● **Activity**: In the listing below, print exactly the lines between the line holding "(98, 310) = (266, 169): brown camera -> none" and the line holding "(517, 80) = (871, 256): green", inclusive, and no more.

● **Input data**:

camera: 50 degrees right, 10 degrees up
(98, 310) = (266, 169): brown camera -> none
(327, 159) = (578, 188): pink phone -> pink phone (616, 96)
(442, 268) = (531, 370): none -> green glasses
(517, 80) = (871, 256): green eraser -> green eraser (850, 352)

* * *

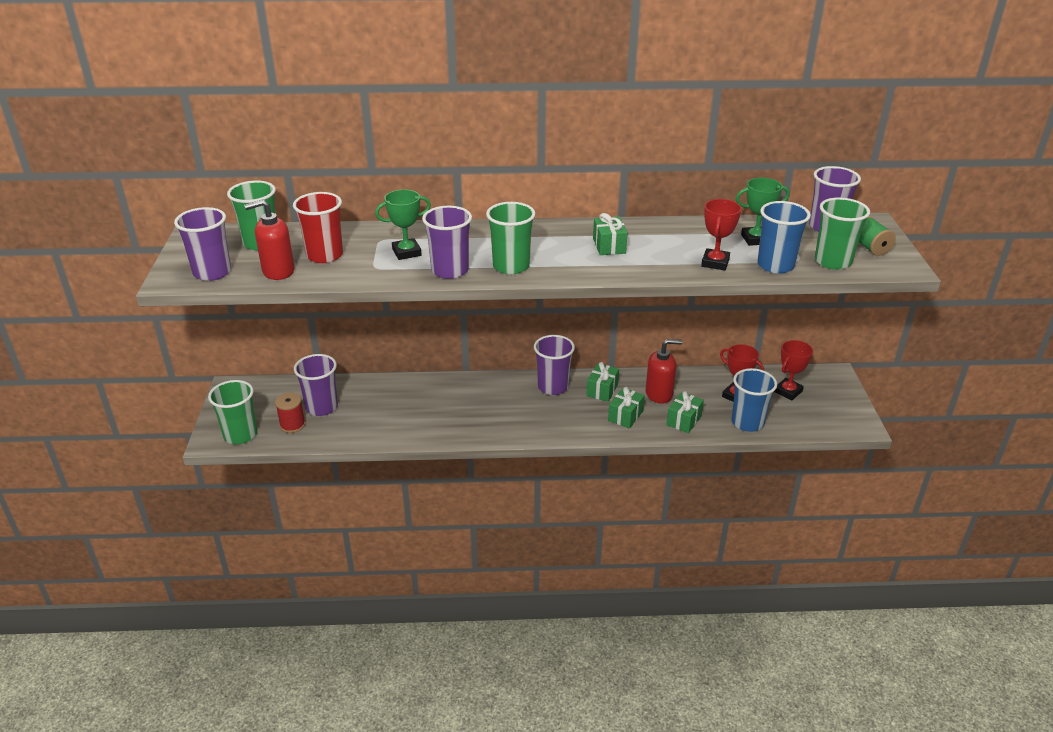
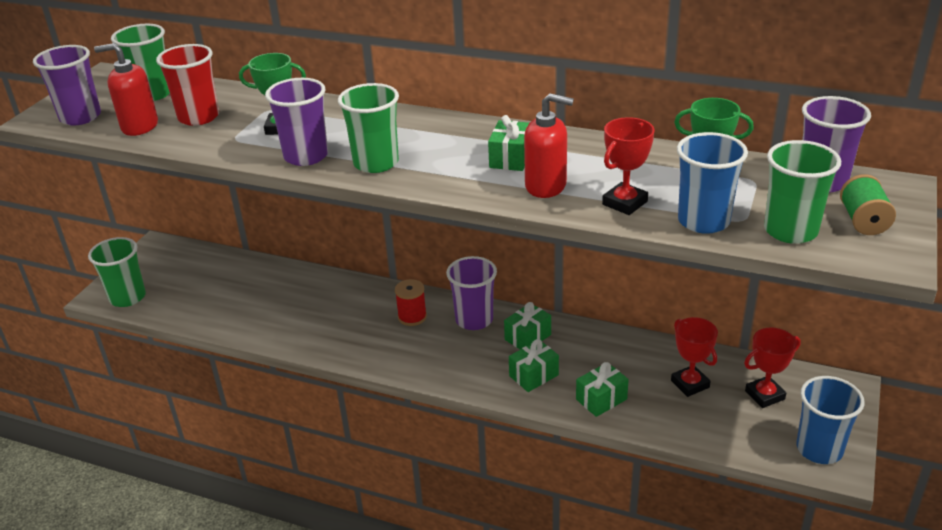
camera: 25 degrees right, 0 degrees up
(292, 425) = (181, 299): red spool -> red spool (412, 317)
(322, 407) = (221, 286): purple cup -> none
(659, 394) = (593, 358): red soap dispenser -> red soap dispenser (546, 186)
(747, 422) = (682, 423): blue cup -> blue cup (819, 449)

● **Task answer**:
(98, 310) = (266, 169): brown camera -> none
(327, 159) = (578, 188): pink phone -> pink phone (616, 96)
(442, 268) = (531, 370): none -> green glasses
(517, 80) = (871, 256): green eraser -> green eraser (850, 352)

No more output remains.